EXERCISE DATA:
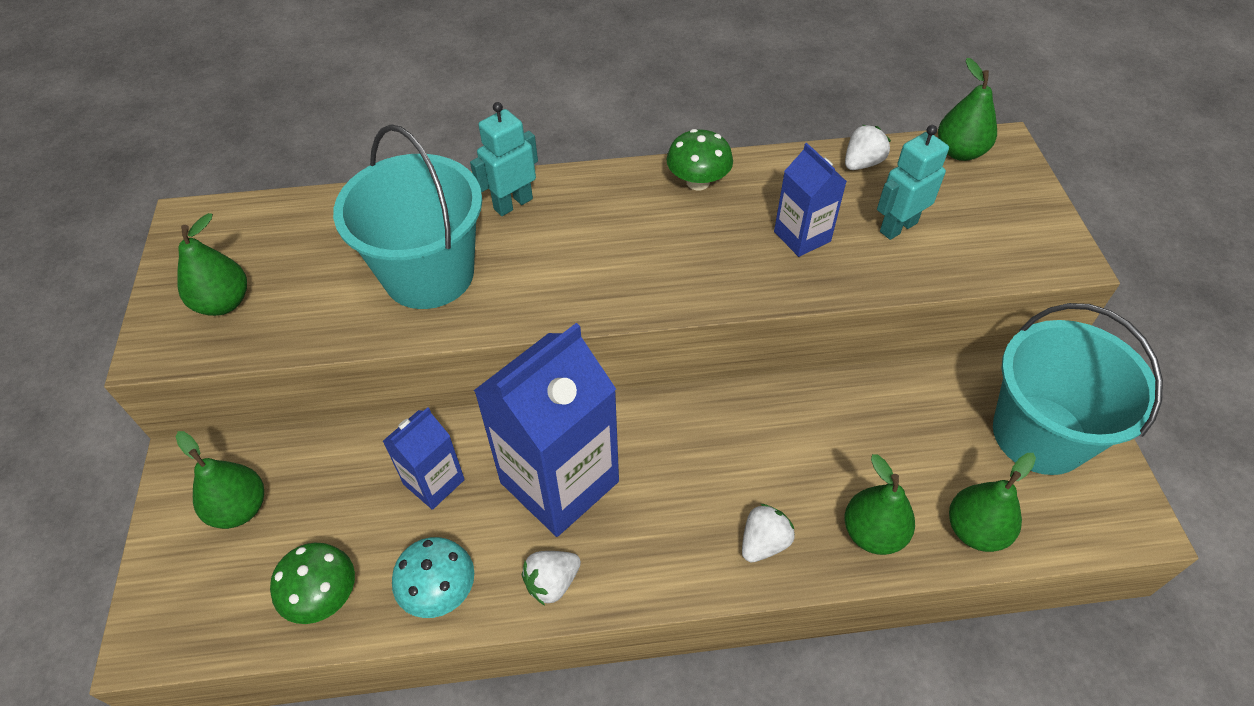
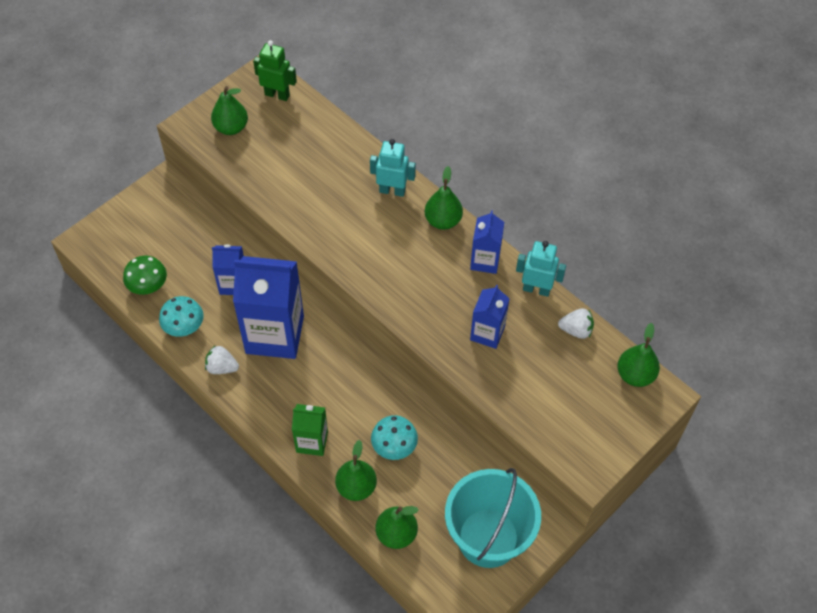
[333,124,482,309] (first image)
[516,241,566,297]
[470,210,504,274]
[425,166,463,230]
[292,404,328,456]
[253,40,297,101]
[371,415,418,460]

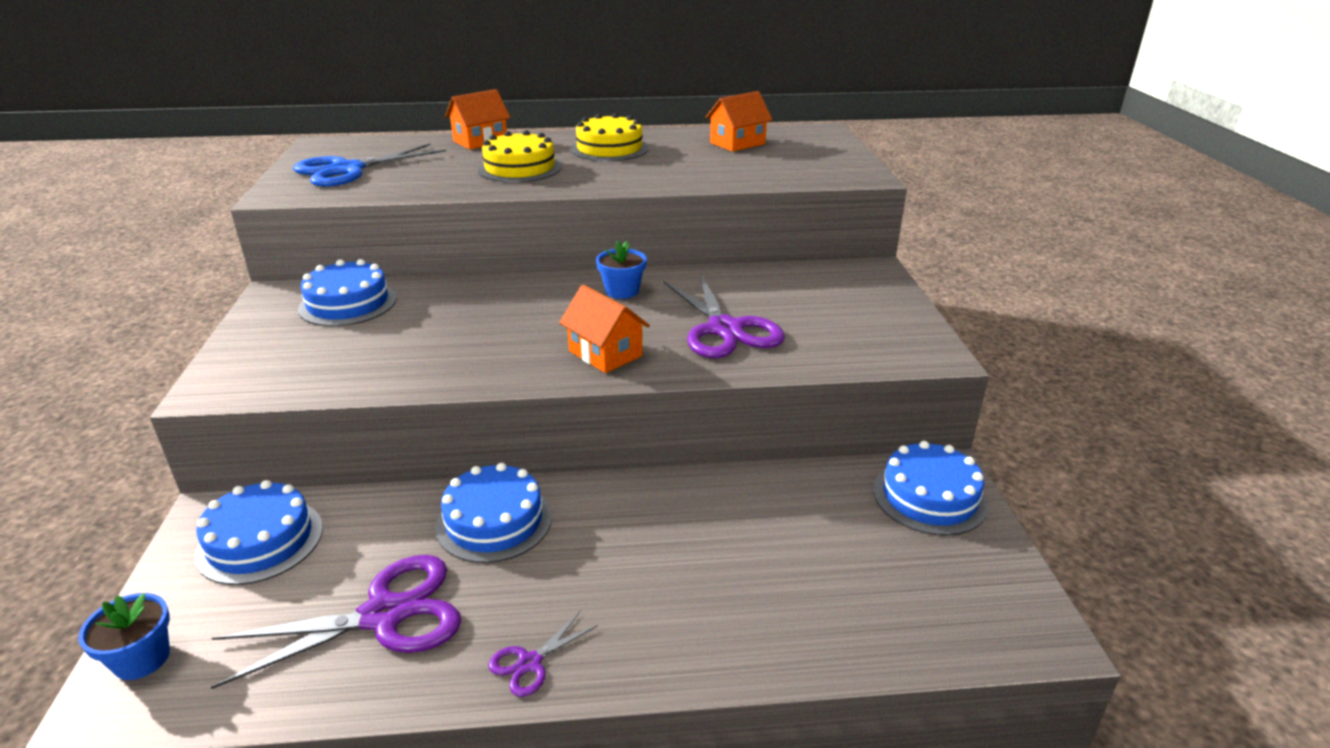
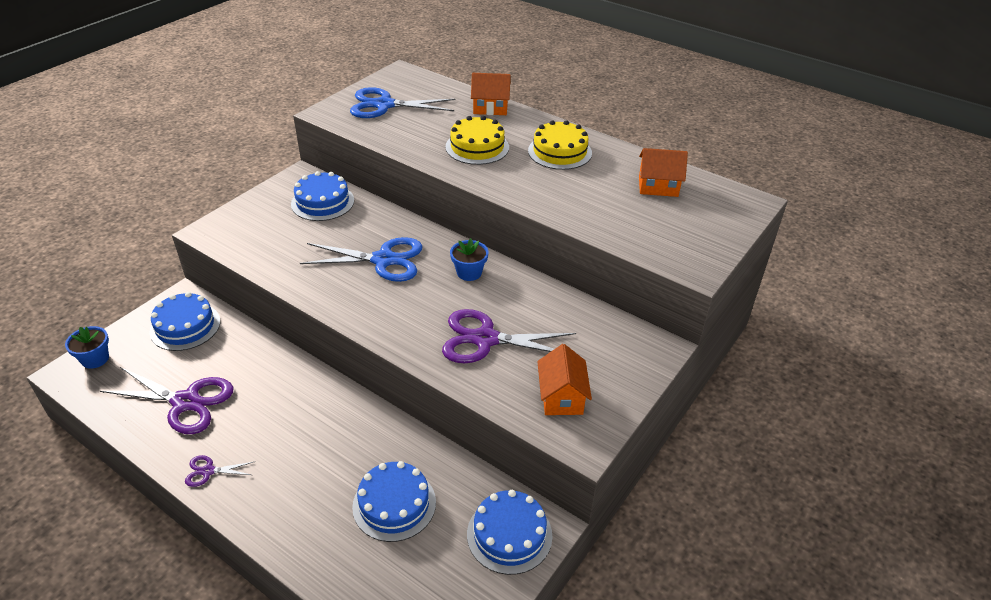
[442,309,576,363]
[537,344,592,415]
[352,461,436,542]
[300,237,423,282]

WHAT TO WORK ON: Your copy should hold exactly the lines from the one that contains "[425,166,463,230]" through the final line of the data, both ends included, and no pictures.

OUTPUT FOR THIS TASK:
[425,166,463,230]
[292,404,328,456]
[253,40,297,101]
[371,415,418,460]

[442,309,576,363]
[537,344,592,415]
[352,461,436,542]
[300,237,423,282]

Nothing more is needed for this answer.